▶ **TASK INPUTS**:
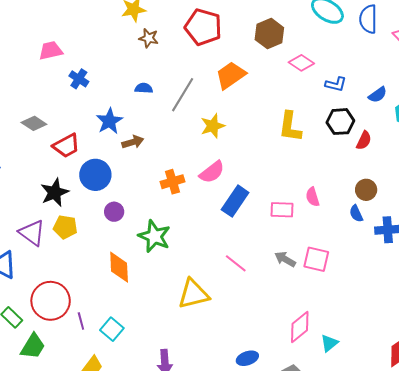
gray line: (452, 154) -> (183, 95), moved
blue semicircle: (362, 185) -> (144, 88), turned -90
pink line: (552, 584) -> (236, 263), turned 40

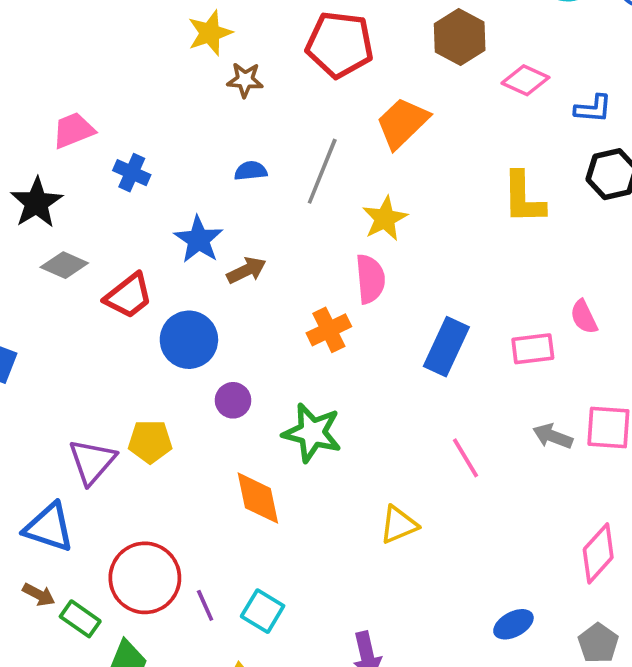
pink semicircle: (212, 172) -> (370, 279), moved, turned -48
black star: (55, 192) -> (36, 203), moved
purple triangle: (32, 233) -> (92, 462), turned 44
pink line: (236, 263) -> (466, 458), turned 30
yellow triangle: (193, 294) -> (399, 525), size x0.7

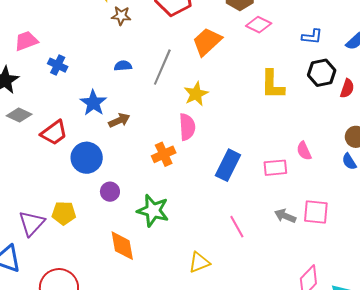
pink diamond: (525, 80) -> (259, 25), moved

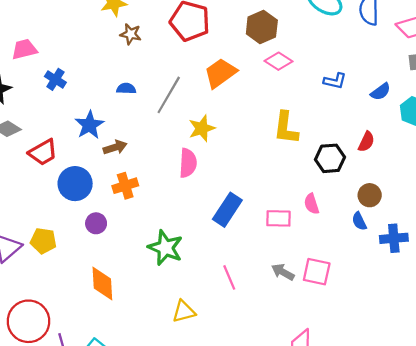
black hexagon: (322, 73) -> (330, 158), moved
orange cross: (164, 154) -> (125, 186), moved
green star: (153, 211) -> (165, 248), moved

...

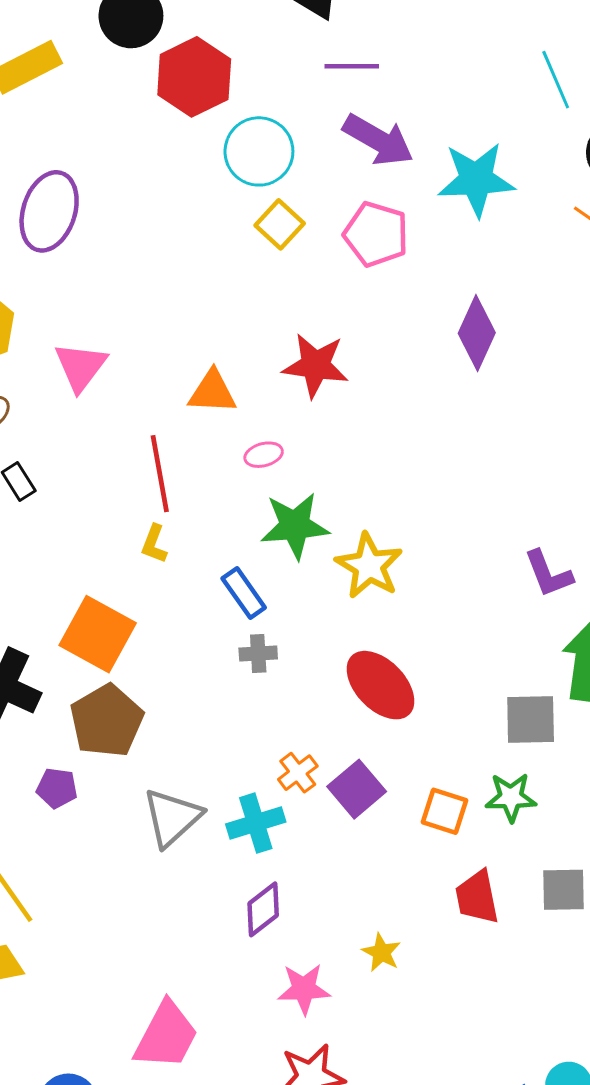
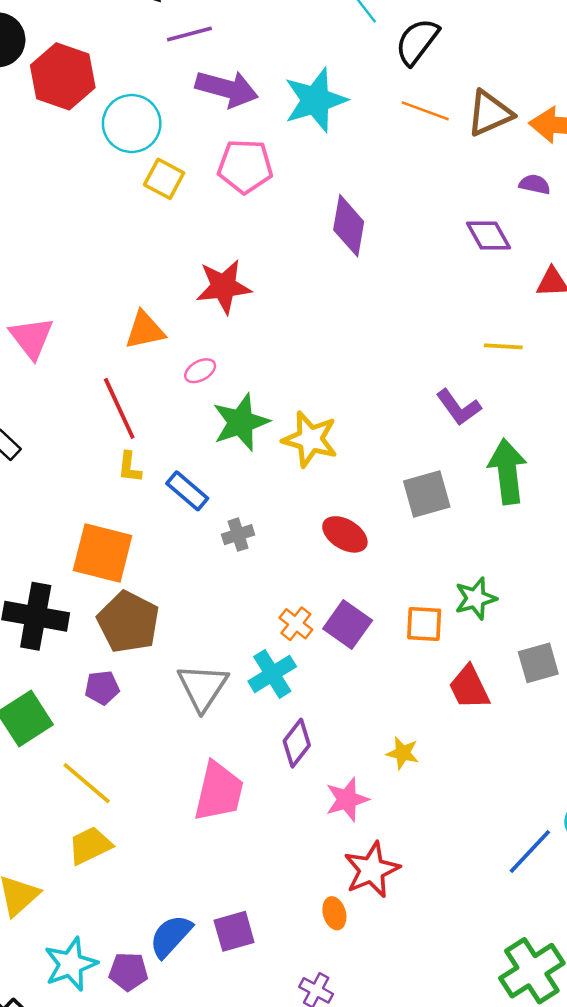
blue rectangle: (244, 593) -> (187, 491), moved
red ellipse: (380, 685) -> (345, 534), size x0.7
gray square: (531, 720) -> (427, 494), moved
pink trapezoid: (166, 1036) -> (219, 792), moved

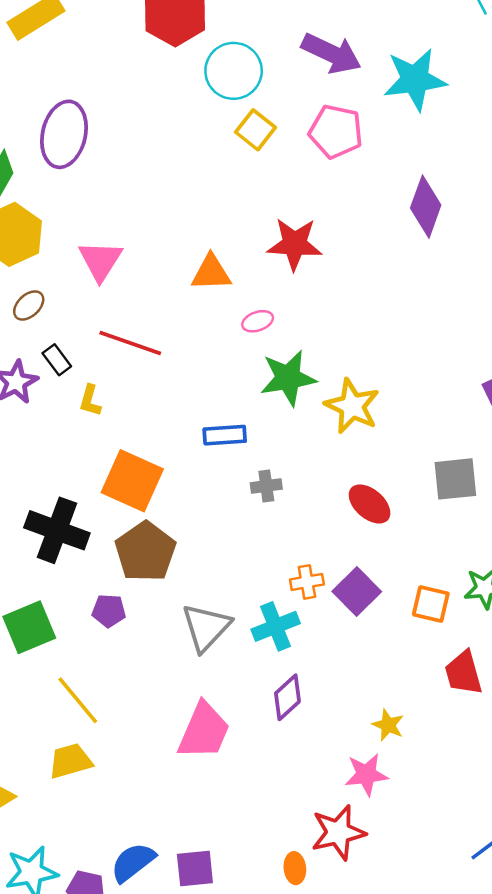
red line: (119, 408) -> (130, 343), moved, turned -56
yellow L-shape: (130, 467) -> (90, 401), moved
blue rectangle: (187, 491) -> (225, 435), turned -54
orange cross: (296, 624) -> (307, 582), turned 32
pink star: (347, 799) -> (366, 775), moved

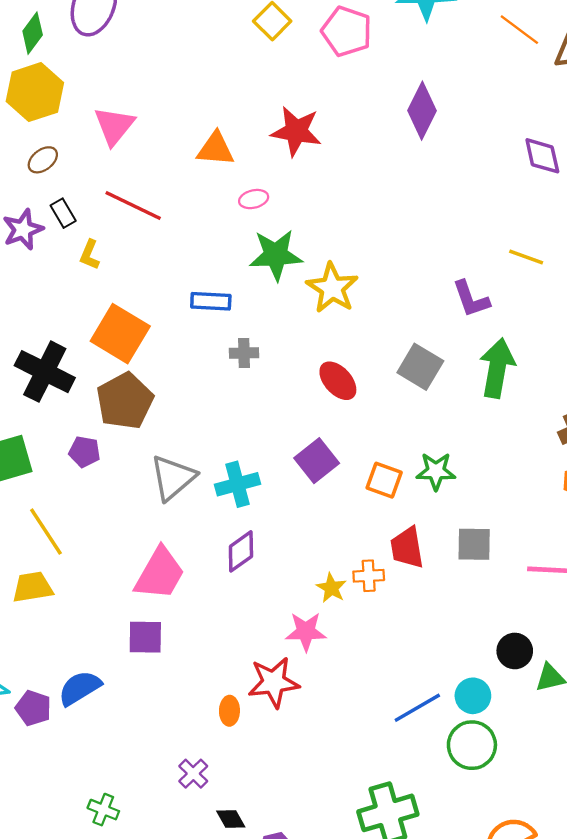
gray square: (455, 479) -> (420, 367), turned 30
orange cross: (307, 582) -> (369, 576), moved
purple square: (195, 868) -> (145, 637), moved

▶ **WHAT TO WORK ON**:
Taking the listing line by line, count those with the word "star" and report that number only.

▶ **RESULT OF THIS EXERCISE**:
3